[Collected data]
_ _ _ _ _ _ _

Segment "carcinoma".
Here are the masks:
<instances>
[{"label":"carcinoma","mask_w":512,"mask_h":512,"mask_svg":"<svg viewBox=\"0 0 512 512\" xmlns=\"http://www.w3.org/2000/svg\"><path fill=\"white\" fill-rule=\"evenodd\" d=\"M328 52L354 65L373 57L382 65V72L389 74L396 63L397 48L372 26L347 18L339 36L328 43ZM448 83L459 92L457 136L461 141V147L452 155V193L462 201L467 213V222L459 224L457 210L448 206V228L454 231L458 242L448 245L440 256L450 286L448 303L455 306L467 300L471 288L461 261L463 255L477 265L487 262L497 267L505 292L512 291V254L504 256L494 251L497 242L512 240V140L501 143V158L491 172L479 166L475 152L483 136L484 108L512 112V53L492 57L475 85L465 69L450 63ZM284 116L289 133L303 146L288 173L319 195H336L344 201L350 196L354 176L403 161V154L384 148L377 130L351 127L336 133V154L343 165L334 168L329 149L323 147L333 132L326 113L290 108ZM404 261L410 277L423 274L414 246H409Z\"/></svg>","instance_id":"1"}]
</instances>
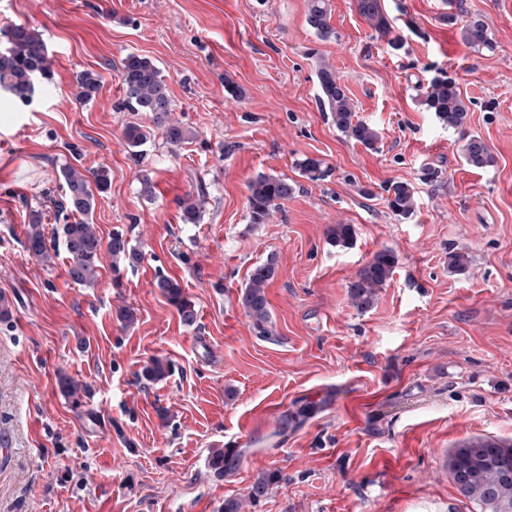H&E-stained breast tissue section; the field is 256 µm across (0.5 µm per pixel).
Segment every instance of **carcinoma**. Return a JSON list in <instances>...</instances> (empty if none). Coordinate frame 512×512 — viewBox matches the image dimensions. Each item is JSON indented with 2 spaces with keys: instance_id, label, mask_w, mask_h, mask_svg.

_ _ _ _ _ _ _

Work to do:
Restate the whole listing above exactly, except for its images.

Exercise solution:
Segment "carcinoma".
Here are the masks:
<instances>
[{"label":"carcinoma","mask_w":512,"mask_h":512,"mask_svg":"<svg viewBox=\"0 0 512 512\" xmlns=\"http://www.w3.org/2000/svg\"><path fill=\"white\" fill-rule=\"evenodd\" d=\"M328 52L354 65L373 57L382 65V72L389 74L396 63L397 48L372 26L347 18L339 36L328 43ZM448 83L459 92L457 136L461 141V147L452 155V193L462 201L467 213V222L459 224L457 210L448 206V228L454 231L458 242L448 245L440 256L450 286L448 303L455 306L467 300L471 288L461 261L463 255L477 265L487 262L497 267L505 292L512 291V254L504 256L494 251L497 242L512 240V140L501 143V158L491 172L479 166L475 152L483 136L484 108L512 112V53L492 57L475 85L465 69L450 63ZM284 116L289 133L303 146L288 173L319 195H336L344 201L350 196L354 176L403 161V154L384 148L377 130L351 127L336 133V154L343 165L334 168L329 149L323 147L333 132L326 113L290 108ZM404 261L410 277L423 274L414 246H409Z\"/></svg>","instance_id":"1"}]
</instances>
H&E-stained breast tissue section; the field is 256 µm across (0.5 µm per pixel).
Segment every instance of **carcinoma**. Return a JSON list in <instances>...</instances> (empty if none). Coordinate frame 512×512 — viewBox matches the image dimensions. Each item is JSON indented with 2 spaces with keys: instance_id, label, mask_w, mask_h, mask_svg.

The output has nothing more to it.